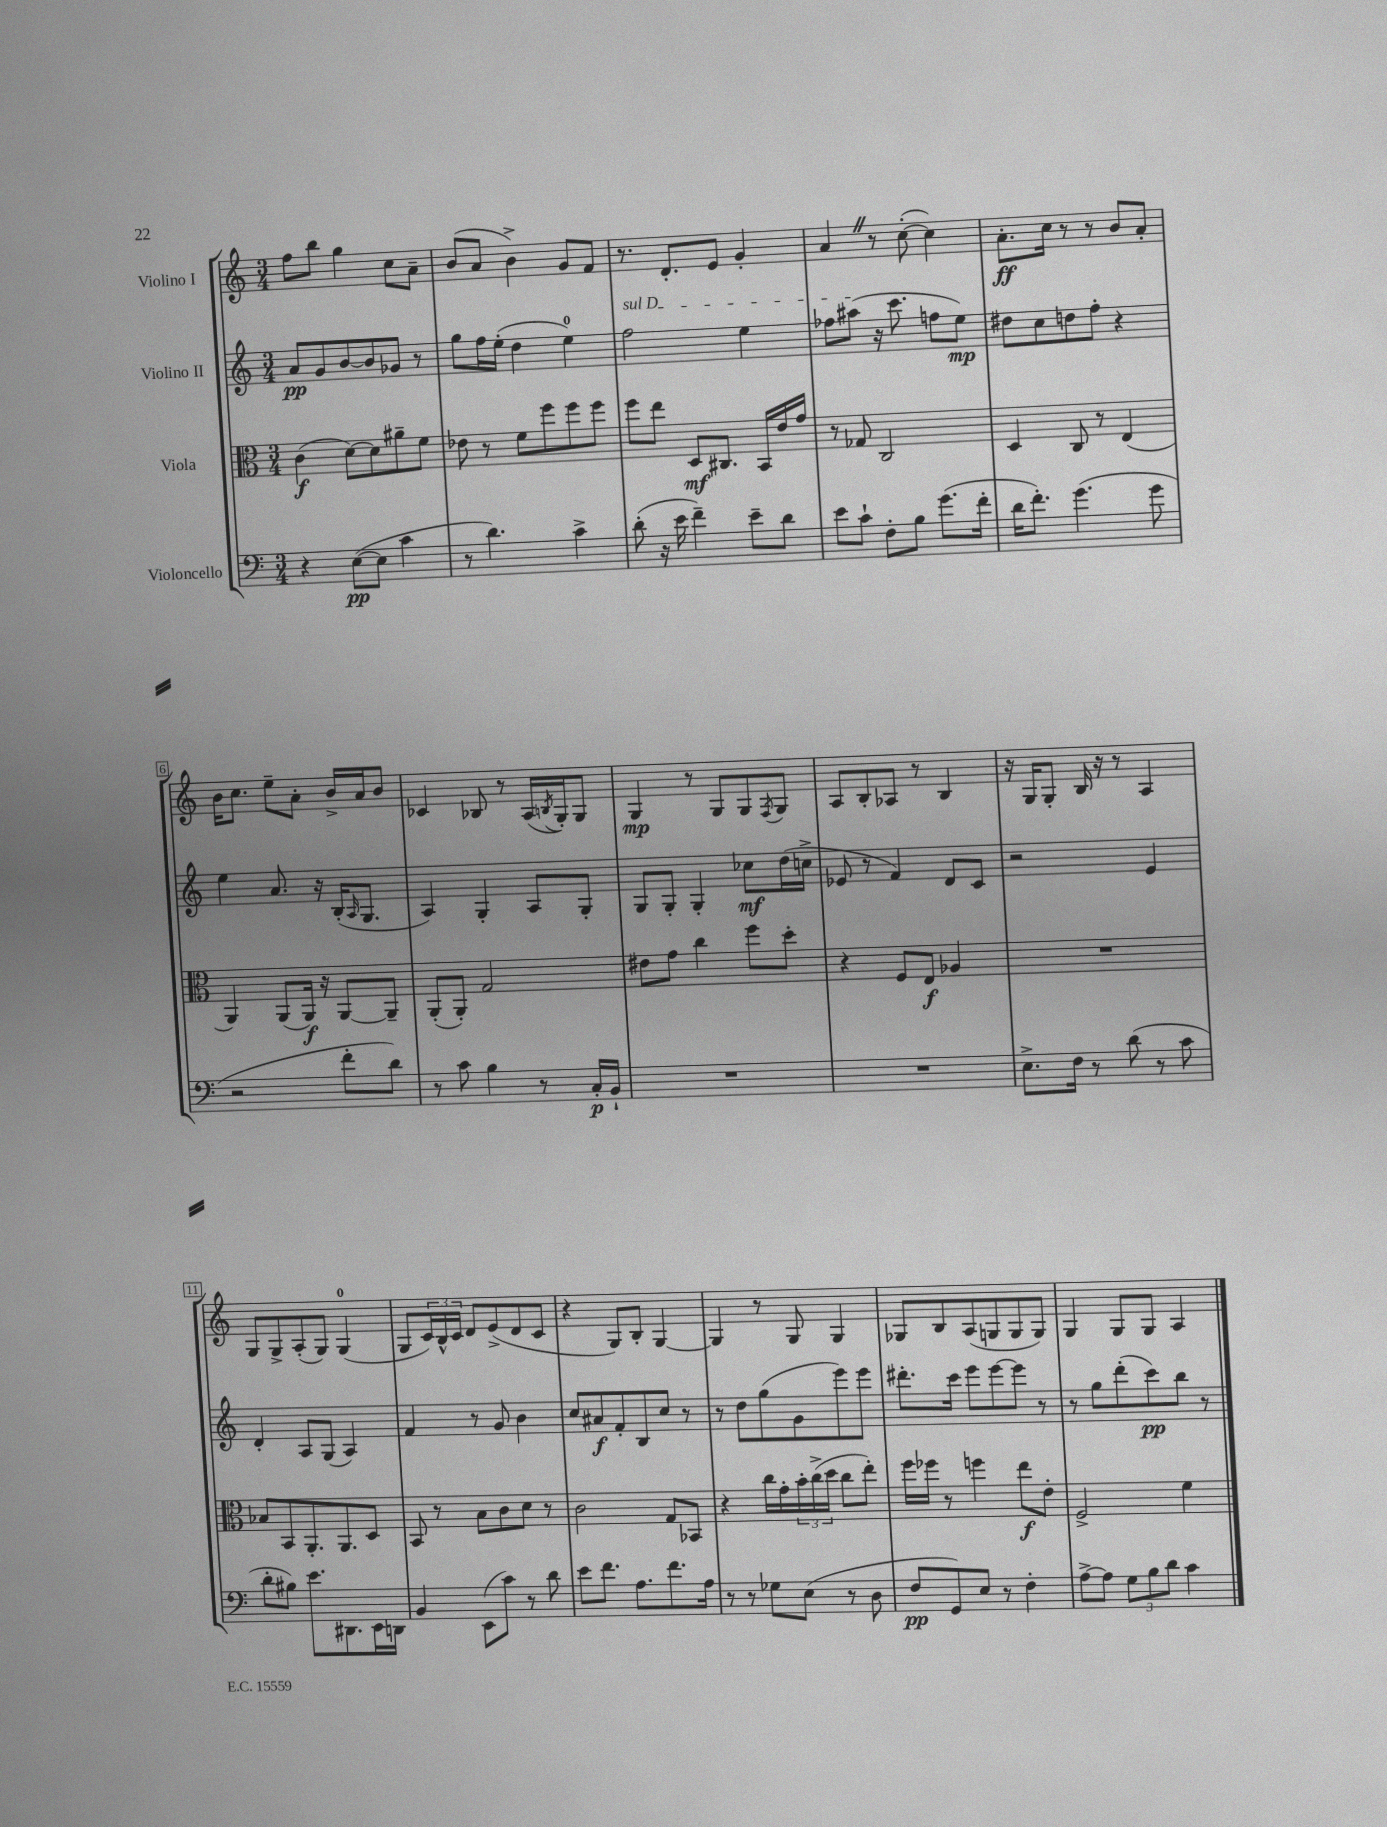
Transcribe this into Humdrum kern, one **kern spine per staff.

**kern	**dynam	**kern	**dynam	**kern	**dynam	**kern	**dynam
*part4	*part4	*part3	*part3	*part2	*part2	*part1	*part1
*staff4	*staff4	*staff3	*staff3	*staff2	*staff2	*staff1	*staff1
*I"Violoncello	*	*I"Viola	*	*I"Violino II	*	*I"Violino I	*
*clefF4	*	*clefC3	*	*clefG2	*	*clefG2	*
*k[]	*	*k[]	*	*k[]	*	*k[]	*
*M3/4	*	*M3/4	*	*M3/4	*	*M3/4	*
=1	=1	=1	=1	=1	=1	=1	=1
4r	.	(4c\	f	8a/L	pp	8ff\L	.
.	.	.	.	8g/	.	8bb\J	.
([8E\L	pp	[8d\L)	.	[8b/	.	4gg\	.
8E\J]	.	8d\]	.	8b/]	.	.	.
4c\	.	8a#X~\	.	8g-X/J	.	8cc\L	.
.	.	8f\J	.	8r	.	8a~\J	.
=2	=2	=2	=2	=2	=2	=2	=2
8r	.	8e-X\	.	8gg\L	.	(8b/L	.
4.d\)	.	8r	.	16ff\L	.	8a/J	.
.	.	.	.	(16ee'\JJ	.	.	.
.	.	8f\L	.	4dd\	.	4b^\)	.
.	.	8ff\	.	.	.	.	.
4c^\	.	8ff\	.	4ee\)	.	8g/L	.
.	.	8ff\J	.	.	.	8f/J	.
=3	=3	=3	=3	=3	=3	=3	=3
!	!	!	!	!LO:TX:a:i:t=sul D	!	!	!
(8d'\	.	8ff\L	.	2ff\	.	8.r	.
16r	.	8ee\J	.	.	.	.	.
16e\	.	.	.	.	.	8.d'/L	.
4f~\)	.	8D/L	mf	.	.	.	.
.	.	8.C#X/J	.	.	.	8e/J	.
8e~\L	.	.	.	4ee\	.	4g'/	.
.	.	16BB/LL	.	.	.	.	.
8d\J	.	16e/	.	.	.	.	.
.	.	16g/JJ	.	.	.	.	.
=4	=4	=4	=4	=4	=4	=4	=4
8e\L	.	8r	.	8ff-X\L	.	4aZ/	.
8c`\J	.	8G-X/	.	(8aa#X\J	.	.	.
8F'\L	.	2C/	.	16r	.	8r	.
.	.	.	.	8.ccc\	.	.	.
8B\J	.	.	.	.	.	([8cc'\	.
(8.g\L	.	.	.	8ffn\L	.	4cc\])	.
.	.	.	.	8ee\J)	mp	.	.
16f'\Jk	.	.	.	.	.	.	.
=5	=5	=5	=5	=5	=5	=5	=5
16d\KL	.	4D/	.	8dd#X\L	.	8.a'\L	ff
8.f'\J)	.	.	.	.	.	.	.
.	.	.	.	8cc\	.	.	.
.	.	.	.	.	.	16cc\Jk	.
(4.g\	.	8C/	.	8ddn\	.	8r	.
.	.	8r	.	8ff'\J	.	8r	.
.	.	(4E/	.	4r	.	8b/L	.
8g\	.	.	.	.	.	8a'/J	.
!!LO:LB:g=z
=6	=6	=6	=6	=6	=6	=6	=6
2r	.	4AA/)	.	4ee\	.	16b\KL	.
.	.	.	.	.	.	8.cc\J	.
.	.	(8AA/L	.	8.a/	.	8ee~\L	.
.	.	16AA/Jk)	f	.	.	8a'\J	.
.	.	16r	.	16r	.	.	.
8f'\L	.	[8AA/L	.	(16B'/KL	.	16b^/LL	.
.	.	.	.	16qqA/	.	.	.
.	.	.	.	8.G/J	.	16a/J	.
8d\J)	.	8AA~/J]	.	.	.	8b/J	.
=7	=7	=7	=7	=7	=7	=7	=7
8r	.	(8AA'/L	.	4A/)	.	4c-X/	.
8c\	.	8AA'/J)	.	.	.	.	.
4B\	.	2G/	.	4G'/	.	8B-X/	.
.	.	.	.	.	.	8r	.
8r	.	.	.	8A/L	.	(16A/LL	.
.	.	.	.	.	.	8qBn/	.
.	.	.	.	.	.	16G'/J)	.
16C'/LL	p	.	.	8G'/J	.	8G/J	.
16BB`/JJ	.	.	.	.	.	.	.
=8	=8	=8	=8	=8	=8	=8	=8
2.r	.	8e#X\L	.	8G/L	.	4G/	mp
.	.	8g\J	.	8G'/J	.	.	.
.	.	4cc\	.	4G'/	.	8r	.
.	.	.	.	.	.	8G/L	.
.	.	8ff\L	.	8cc-X\L	mf	8G/	.
.	.	.	.	.	.	8qF/	.
.	.	8dd'\J	.	(16dd\L	.	8G/J	.
.	.	.	.	16ccn^\JJ	.	.	.
=9	=9	=9	=9	=9	=9	=9	=9
2.r	.	4r	.	8e-X/	.	8A/L	.
.	.	.	.	8r	.	8B'/	.
.	.	8F/L	.	4f/)	.	8A-X/J	.
.	.	8E/J	f	.	.	8r	.
.	.	4A-X/	.	8d/L	.	4B/	.
.	.	.	.	8c/J	.	.	.
=10	=10	=10	=10	=10	=10	=10	=10
8.E^\L	.	2.r	.	2r	.	16r	.
.	.	.	.	.	.	16G/KL	.
.	.	.	.	.	.	8G'/J	.
16F\Jk	.	.	.	.	.	.	.
8r	.	.	.	.	.	16B/	.
.	.	.	.	.	.	16r	.
(8d\	.	.	.	.	.	8r	.
8r	.	.	.	4e/	.	4A/	.
8c\	.	.	.	.	.	.	.
!!LO:LB:g=z
=11	=11	=11	=11	=11	=11	=11	=11
8d'\L	.	8B-X/L	.	4d'/	.	8G/L	.
8B#X\J)	.	8BB/	.	.	.	8G^/	.
8.e\L	.	8.AA'/	.	8A/L	.	(8A'/	.
.	.	.	.	(8G/J	.	8G/J)	.
8.DD#X\	.	8.AA/	.	.	.	.	.
.	.	.	.	4A/)	.	(4G/	.
16EE\L	.	8D/J	.	.	.	.	.
16DDn\JJ	.	.	.	.	.	.	.
=12	=12	=12	=12	=12	=12	=12	=12
4BB/	.	8BB/	.	4f/	.	8G/L	.
.	.	8r	.	.	.	24c/L)	.
.	.	.	.	.	.	24B^^/	.
.	.	.	.	.	.	24c/JJ	.
(8EE\L	.	8B\L	.	8r	.	8d/L	.
8c\J)	.	8c\	.	8g/	.	(8e^/	.
8r	.	8d\J	.	4b\	.	8d/	.
8d\	.	8r	.	.	.	8c/J	.
=13	=13	=13	=13	=13	=13	=13	=13
8e\L	.	2c\	.	8cc/L	.	4r	.
8.f\J	.	.	.	8a#X/	f	.	.
.	.	.	.	8f'/	.	8G/L)	.
8.A\L	.	.	.	.	.	.	.
.	.	.	.	8B/	.	8B'/J	.
8.f\	.	8G/L	.	8cc/J	.	[4G/	.
.	.	8BB-X/J	.	8r	.	.	.
16A\Jk	.	.	.	.	.	.	.
=14	=14	=14	=14	=14	=14	=14	=14
8r	.	4r	.	8r	.	4G/]	.
8r	.	.	.	8dd\L	.	.	.
8G-X\L	.	16cc\LL	.	(8gg\	.	8r	.
.	.	16g'\	.	.	.	.	.
(8E\J	.	24b'\	.	8g\	.	8G/	.
.	.	(24cc^\	.	.	.	.	.
.	.	24dd\JJ	.	.	.	.	.
8r	.	8cc\L	.	8eee\)	.	4G/	.
8D\	.	8ee'\J)	.	8eee\J	.	.	.
=15	=15	=15	=15	=15	=15	=15	=15
8F/L	pp	16ff\LL	.	8.ddd#X'\L	.	8G-X/L	.
.	.	16ff-X\JJ	.	.	.	.	.
8GG/)	.	8r	.	.	.	8B/	.
.	.	.	.	16ccc\Jk	.	.	.
8E/J	.	4ffn\	.	8eee\L	.	(8A/	.
8r	.	.	.	[8eee\	.	8Gn/	.
4F'\	.	8ee\L	f	8eee\J]	.	8G/	.
.	.	8e'\J	.	8r	.	8G/J)	.
=16	=16	=16	=16	=16	=16	=16	=16
[8A^\L	.	2F^/	.	8r	.	4G/	.
8A\J]	.	.	.	8gg\L	.	.	.
12G\L	.	.	.	(8ddd'\	.	8G/L	.
12B\	.	.	.	.	.	.	.
.	.	.	.	8ccc\)	pp	8G/J	.
12d\J	.	.	.	.	.	.	.
4c\	.	4f\	.	8bb\J	.	4A/	.
.	.	.	.	8r	.	.	.
==	==	==	==	==	==	==	==
*-	*-	*-	*-	*-	*-	*-	*-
▬▬▬▬▬▬
* [BRIEF]
Pick out each line of the records in which the string "kern" appears, and copy those lines in full.

* [CORRECT RESPONSE]
Transcribe this into Humdrum kern, one **kern spine per staff.
**kern	**dynam	**kern	**dynam	**kern	**dynam	**kern	**dynam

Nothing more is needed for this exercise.